**Exercise:**
Give the records, from the start through the line containing "0: (232, 184)", as a JSON list of strings with one string per line and blank lines left out.

**Records for the task:**
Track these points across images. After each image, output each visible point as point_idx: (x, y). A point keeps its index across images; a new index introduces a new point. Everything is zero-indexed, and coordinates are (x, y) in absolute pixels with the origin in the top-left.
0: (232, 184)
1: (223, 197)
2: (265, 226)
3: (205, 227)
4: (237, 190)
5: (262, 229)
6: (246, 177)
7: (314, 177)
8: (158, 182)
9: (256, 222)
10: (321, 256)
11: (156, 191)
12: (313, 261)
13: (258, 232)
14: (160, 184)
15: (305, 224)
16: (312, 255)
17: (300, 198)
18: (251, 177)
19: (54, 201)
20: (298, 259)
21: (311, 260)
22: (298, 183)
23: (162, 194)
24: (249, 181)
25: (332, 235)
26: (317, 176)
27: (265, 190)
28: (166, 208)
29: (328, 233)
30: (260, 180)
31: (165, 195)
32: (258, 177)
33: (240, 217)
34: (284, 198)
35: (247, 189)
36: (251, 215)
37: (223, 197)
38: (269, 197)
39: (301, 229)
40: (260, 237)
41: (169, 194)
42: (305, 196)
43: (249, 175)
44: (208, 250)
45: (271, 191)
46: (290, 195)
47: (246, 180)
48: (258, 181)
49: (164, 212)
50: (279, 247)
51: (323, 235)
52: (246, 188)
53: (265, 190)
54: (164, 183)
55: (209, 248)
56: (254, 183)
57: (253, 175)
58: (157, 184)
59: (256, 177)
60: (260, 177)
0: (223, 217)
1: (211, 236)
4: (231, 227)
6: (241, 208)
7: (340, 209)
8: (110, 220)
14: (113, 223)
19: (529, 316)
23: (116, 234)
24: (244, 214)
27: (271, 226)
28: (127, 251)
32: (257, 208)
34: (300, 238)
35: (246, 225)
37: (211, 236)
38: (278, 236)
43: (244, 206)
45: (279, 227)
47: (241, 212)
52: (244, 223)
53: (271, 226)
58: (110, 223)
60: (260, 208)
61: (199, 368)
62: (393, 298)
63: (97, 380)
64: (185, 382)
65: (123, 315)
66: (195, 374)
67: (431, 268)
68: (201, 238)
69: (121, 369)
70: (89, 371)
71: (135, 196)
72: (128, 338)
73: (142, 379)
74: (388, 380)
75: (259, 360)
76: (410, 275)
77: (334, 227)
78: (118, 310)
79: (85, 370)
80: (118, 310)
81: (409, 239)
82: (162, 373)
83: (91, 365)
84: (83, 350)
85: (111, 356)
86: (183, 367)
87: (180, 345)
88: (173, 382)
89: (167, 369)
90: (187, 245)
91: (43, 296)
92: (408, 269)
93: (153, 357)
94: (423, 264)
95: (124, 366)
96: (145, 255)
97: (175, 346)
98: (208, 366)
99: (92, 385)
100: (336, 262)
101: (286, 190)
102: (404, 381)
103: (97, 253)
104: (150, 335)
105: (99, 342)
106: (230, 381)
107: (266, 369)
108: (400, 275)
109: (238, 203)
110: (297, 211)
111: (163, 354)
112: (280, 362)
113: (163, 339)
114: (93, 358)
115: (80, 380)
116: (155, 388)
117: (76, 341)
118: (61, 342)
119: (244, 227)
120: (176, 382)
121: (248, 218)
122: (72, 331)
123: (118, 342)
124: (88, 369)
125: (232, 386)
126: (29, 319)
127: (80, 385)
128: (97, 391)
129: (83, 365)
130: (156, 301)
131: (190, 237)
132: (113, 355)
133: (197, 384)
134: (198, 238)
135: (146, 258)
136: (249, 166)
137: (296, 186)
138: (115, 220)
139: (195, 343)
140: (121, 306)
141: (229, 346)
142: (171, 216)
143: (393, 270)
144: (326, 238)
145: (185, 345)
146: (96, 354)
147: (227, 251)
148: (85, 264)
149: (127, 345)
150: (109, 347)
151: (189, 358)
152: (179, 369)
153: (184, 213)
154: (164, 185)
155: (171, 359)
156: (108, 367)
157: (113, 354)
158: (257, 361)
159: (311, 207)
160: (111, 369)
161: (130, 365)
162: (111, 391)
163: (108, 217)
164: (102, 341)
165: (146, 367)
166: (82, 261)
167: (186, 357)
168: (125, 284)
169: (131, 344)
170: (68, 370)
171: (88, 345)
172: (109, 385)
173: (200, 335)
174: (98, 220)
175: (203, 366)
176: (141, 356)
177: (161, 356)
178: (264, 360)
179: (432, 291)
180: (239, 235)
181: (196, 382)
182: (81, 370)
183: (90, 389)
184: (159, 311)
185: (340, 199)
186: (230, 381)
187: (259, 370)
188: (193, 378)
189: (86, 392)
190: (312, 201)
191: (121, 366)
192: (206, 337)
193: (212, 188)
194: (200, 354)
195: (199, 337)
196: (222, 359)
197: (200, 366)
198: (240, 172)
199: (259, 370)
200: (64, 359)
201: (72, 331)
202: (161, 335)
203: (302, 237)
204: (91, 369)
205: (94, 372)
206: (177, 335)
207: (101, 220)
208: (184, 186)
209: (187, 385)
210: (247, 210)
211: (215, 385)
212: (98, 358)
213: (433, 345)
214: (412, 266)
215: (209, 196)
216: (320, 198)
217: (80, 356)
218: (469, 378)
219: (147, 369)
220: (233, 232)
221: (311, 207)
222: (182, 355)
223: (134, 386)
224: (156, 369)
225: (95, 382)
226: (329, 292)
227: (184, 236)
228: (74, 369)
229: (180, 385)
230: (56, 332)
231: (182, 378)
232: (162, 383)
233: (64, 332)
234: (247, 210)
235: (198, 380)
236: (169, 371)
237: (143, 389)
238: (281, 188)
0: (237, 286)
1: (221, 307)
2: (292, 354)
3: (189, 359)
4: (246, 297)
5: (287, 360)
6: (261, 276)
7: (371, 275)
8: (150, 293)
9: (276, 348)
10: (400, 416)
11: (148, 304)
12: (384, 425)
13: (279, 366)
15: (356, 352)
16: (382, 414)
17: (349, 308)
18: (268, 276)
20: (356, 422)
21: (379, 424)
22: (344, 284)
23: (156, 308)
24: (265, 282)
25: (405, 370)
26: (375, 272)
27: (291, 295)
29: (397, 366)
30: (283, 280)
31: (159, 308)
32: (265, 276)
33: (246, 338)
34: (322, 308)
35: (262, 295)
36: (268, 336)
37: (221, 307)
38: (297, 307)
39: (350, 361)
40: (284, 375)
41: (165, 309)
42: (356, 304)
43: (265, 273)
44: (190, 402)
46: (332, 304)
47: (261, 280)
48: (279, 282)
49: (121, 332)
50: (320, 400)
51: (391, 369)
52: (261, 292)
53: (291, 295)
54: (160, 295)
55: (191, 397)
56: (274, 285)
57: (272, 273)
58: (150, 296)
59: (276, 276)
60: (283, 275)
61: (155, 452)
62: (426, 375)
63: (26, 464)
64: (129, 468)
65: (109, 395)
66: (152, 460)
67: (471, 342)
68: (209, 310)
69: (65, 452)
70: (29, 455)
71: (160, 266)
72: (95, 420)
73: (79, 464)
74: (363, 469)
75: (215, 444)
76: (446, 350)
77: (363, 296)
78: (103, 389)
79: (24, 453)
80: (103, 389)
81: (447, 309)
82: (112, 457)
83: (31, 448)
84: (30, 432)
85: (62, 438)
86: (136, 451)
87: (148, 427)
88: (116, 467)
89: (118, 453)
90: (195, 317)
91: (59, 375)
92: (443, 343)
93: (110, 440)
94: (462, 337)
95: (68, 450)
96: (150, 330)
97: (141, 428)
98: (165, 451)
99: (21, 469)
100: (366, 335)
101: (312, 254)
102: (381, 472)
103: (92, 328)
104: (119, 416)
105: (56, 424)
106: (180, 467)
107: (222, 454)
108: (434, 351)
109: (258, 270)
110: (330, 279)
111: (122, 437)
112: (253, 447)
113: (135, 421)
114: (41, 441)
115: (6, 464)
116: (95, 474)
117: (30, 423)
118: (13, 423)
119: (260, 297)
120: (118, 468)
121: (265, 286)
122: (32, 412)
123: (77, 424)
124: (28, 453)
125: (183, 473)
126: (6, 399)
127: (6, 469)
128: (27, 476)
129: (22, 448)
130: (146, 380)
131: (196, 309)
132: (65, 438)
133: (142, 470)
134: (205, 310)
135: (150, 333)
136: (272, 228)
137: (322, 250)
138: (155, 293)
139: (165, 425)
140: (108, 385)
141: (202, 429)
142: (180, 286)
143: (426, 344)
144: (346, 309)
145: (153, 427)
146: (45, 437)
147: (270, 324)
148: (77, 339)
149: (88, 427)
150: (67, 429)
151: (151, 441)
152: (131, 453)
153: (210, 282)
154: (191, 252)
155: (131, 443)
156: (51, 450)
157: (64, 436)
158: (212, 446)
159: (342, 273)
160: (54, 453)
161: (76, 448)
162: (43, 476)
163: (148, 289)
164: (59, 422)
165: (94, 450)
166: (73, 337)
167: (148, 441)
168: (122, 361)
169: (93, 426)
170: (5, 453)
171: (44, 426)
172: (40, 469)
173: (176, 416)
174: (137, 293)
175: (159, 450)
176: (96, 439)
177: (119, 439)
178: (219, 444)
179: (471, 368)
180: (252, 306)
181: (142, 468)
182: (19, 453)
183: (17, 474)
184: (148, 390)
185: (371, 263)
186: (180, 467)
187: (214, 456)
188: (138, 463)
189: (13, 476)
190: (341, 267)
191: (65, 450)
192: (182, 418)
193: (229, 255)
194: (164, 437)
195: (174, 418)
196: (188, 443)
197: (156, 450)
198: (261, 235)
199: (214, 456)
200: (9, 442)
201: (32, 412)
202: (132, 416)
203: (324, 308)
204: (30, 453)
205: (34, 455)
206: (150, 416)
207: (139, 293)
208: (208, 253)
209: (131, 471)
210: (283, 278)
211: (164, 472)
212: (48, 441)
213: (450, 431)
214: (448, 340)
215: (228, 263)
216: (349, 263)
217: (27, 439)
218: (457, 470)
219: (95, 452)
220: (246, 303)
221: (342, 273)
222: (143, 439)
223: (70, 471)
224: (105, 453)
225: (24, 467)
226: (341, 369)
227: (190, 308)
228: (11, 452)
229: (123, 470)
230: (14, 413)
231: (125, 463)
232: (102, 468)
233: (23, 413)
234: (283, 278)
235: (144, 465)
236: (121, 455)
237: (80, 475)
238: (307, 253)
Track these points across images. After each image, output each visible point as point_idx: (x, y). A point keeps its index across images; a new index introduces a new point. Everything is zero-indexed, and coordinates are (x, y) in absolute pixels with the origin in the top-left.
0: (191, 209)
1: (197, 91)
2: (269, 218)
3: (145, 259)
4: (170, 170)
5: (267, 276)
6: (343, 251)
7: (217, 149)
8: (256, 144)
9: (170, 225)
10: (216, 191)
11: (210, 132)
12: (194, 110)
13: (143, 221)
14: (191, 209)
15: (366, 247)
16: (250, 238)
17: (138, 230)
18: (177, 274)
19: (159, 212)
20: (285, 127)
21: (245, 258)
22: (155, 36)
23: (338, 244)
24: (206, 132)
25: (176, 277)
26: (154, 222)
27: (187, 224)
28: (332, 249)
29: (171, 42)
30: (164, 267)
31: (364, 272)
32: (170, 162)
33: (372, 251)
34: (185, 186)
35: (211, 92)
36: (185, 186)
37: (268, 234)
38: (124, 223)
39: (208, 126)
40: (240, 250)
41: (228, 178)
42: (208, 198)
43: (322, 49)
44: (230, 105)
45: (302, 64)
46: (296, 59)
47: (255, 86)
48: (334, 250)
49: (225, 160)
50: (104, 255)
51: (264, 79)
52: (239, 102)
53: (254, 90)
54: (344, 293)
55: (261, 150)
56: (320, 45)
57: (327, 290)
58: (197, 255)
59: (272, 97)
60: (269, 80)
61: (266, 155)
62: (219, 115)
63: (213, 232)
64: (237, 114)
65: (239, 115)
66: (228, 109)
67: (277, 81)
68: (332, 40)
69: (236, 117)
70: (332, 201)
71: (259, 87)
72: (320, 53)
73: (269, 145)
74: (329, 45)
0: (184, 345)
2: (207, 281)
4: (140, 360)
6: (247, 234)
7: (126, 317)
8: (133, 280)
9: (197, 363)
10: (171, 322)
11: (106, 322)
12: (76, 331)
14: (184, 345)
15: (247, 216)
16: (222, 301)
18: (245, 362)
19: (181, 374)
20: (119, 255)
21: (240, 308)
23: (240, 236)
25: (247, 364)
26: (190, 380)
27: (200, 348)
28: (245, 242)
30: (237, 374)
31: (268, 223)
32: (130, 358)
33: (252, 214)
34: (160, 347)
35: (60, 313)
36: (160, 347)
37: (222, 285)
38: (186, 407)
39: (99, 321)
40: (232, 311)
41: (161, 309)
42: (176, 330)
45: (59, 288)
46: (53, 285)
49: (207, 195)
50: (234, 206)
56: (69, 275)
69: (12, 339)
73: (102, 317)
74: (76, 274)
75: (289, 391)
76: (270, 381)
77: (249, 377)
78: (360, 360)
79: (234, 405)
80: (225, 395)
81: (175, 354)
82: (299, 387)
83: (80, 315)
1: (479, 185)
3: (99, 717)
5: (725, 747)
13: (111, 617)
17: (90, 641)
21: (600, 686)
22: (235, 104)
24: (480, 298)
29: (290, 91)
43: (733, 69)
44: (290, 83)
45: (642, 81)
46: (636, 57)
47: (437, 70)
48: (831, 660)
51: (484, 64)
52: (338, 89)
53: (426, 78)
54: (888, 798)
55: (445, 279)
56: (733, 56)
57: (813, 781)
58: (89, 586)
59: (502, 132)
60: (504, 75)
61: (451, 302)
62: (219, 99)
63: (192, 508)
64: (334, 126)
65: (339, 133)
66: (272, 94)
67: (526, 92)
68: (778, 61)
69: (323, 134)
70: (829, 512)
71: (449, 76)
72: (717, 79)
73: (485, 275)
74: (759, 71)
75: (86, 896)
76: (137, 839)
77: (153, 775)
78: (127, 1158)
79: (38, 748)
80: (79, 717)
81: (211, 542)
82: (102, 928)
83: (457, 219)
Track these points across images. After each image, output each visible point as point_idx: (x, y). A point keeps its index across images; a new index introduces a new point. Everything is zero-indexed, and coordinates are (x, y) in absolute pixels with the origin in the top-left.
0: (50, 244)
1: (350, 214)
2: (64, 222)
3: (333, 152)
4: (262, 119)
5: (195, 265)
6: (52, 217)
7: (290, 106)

**Final answer:**
[
  "Track these points across images. After each image, output each visible point as point_idx: (x, y). A point keeps its index across images; a new index introduces a new point. Everything is zero-indexed, and coordinates are (x, y) in absolute pixels with the origin in the top-left.",
  "0: (232, 184)"
]